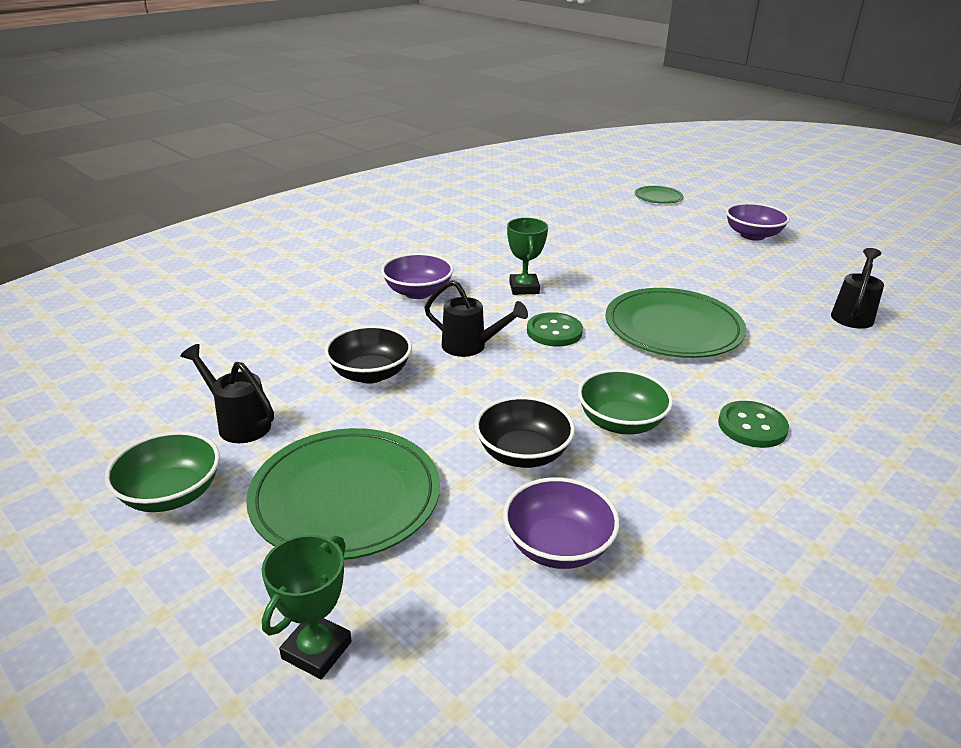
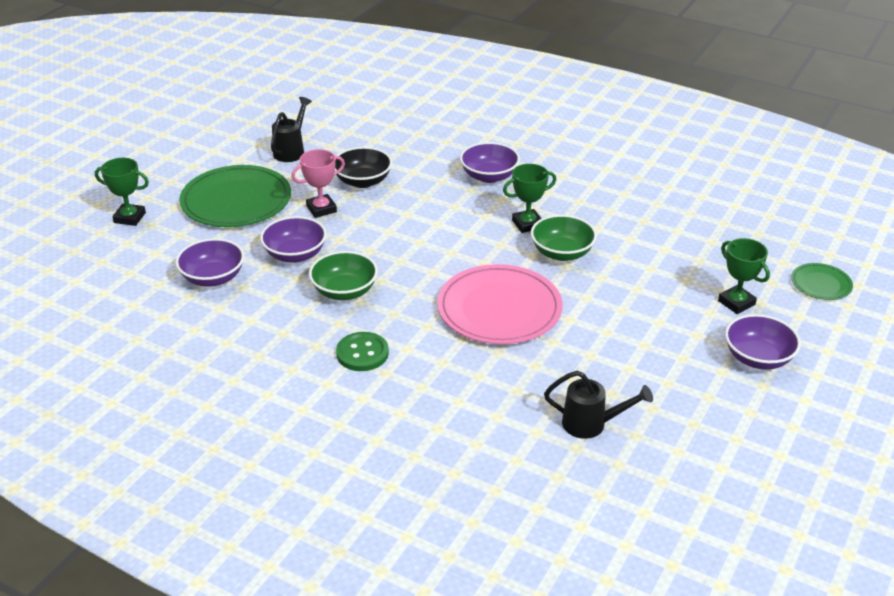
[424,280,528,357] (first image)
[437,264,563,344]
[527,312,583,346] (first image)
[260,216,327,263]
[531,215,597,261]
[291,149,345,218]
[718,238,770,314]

────────

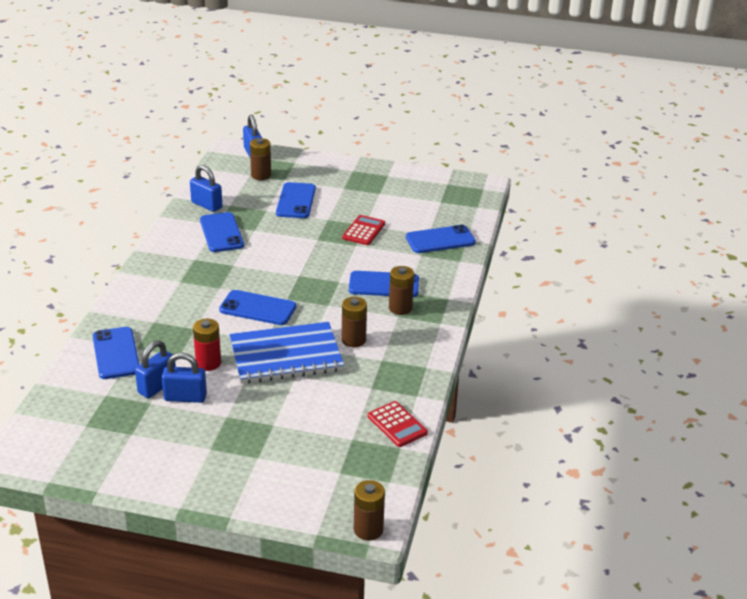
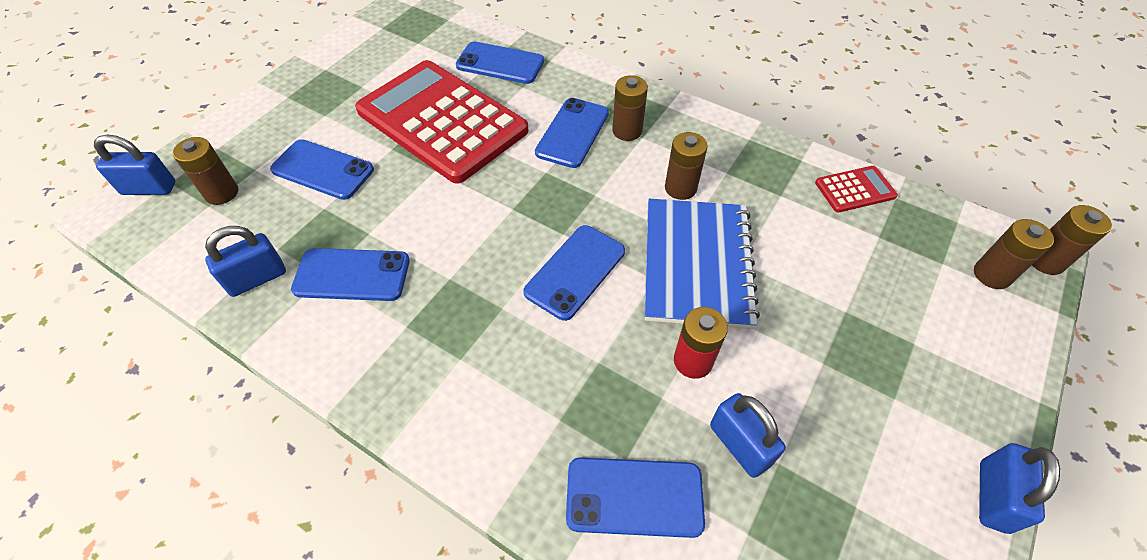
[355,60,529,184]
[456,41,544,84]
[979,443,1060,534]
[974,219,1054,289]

────────

TASK GOAL →
Give back, unchanged, the run of lines in the listing above that begins at the line containing "[424,280,528,357] (first image)" and ends at the line containing "[718,238,770,314]", both included.

OUTPUT FOR THIS EXERCISE →
[424,280,528,357] (first image)
[437,264,563,344]
[527,312,583,346] (first image)
[260,216,327,263]
[531,215,597,261]
[291,149,345,218]
[718,238,770,314]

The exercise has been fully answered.